RECORDS SUPPLIED ▸
BEGIN

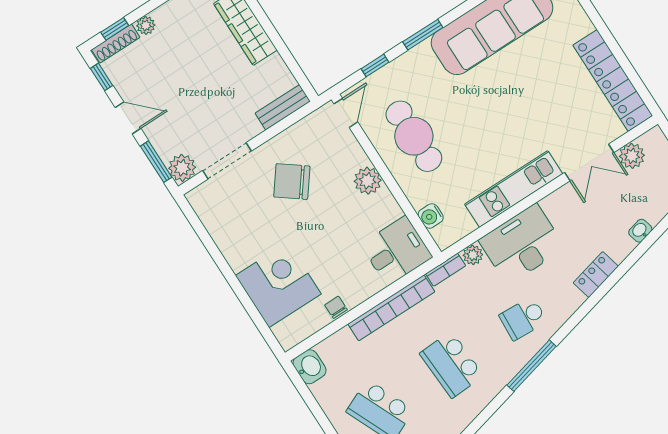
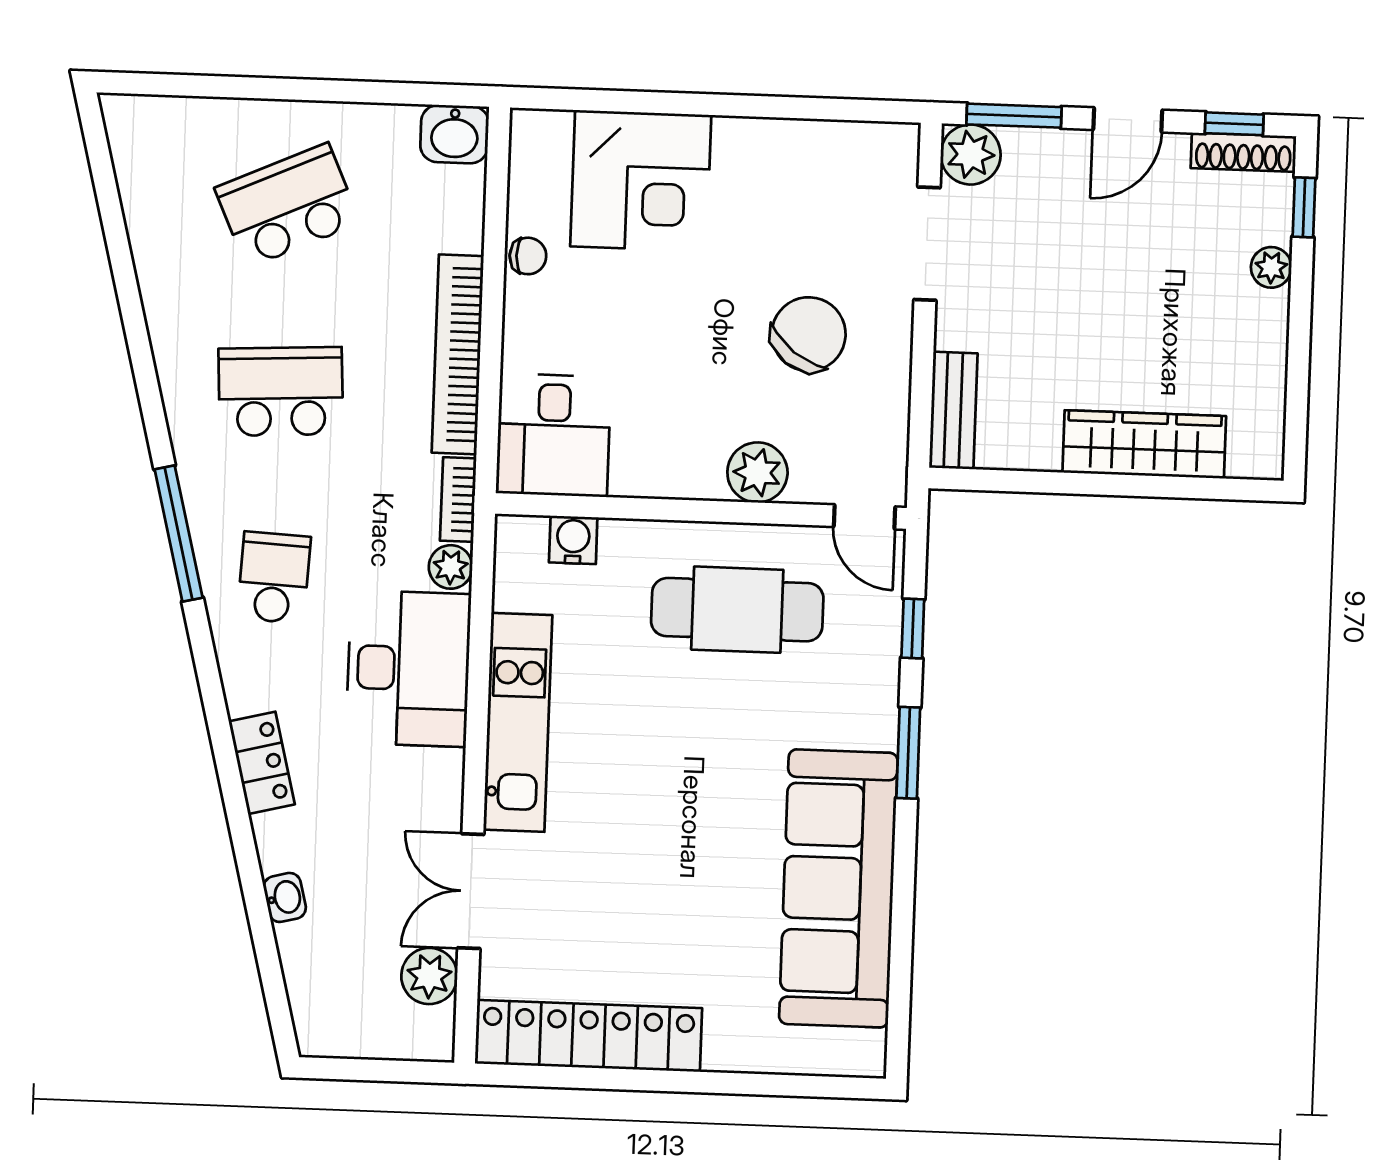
shoe rack: (116, 44) -> (1243, 152), moved, turned -90
plant: (368, 181) -> (757, 473), moved

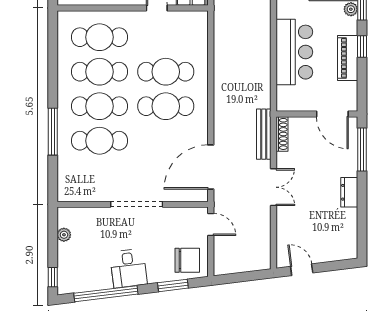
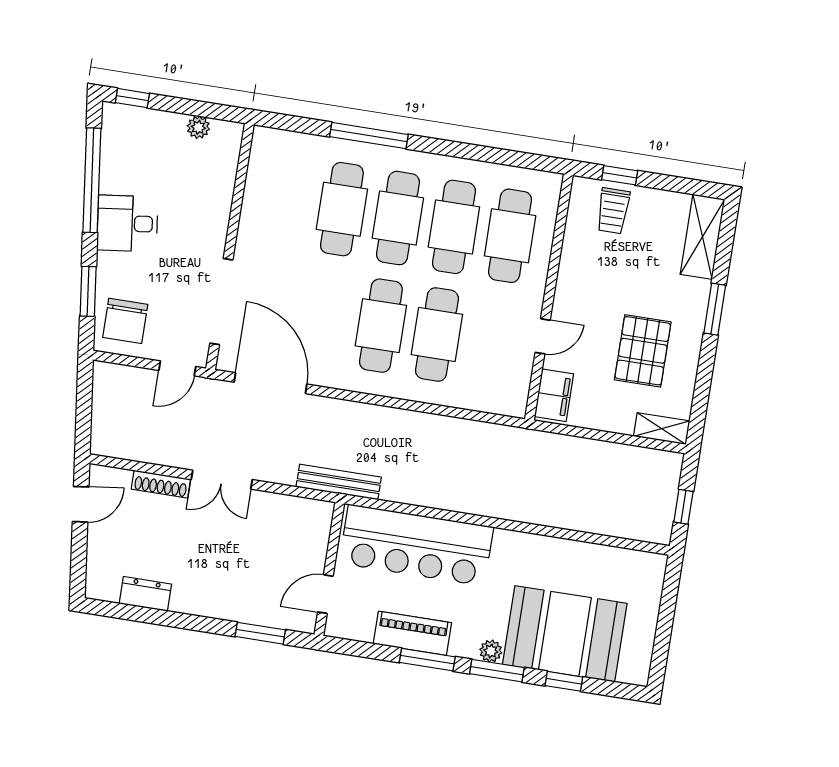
window: (362, 47) -> (427, 660), width x1.50
bar counter: (294, 52) -> (416, 545), width x1.36
door: (332, 114) -> (325, 594), width x0.73
bench: (264, 134) -> (339, 482), moved
shoe rack: (282, 134) -> (161, 484), moved
window: (362, 149) -> (260, 633), width x0.69
dresser: (349, 192) -> (145, 594), moved
doorway: (137, 204) -> (221, 302), moved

END

THE PROBLEM ▸
Leave the pictures aside and give every entry above again word for word.

OUTPUT FOR THIS TASK ▸
shoe rack: (116, 44) -> (1243, 152), moved, turned -90
plant: (368, 181) -> (757, 473), moved

window: (362, 47) -> (427, 660), width x1.50
bar counter: (294, 52) -> (416, 545), width x1.36
door: (332, 114) -> (325, 594), width x0.73
bench: (264, 134) -> (339, 482), moved
shoe rack: (282, 134) -> (161, 484), moved
window: (362, 149) -> (260, 633), width x0.69
dresser: (349, 192) -> (145, 594), moved
doorway: (137, 204) -> (221, 302), moved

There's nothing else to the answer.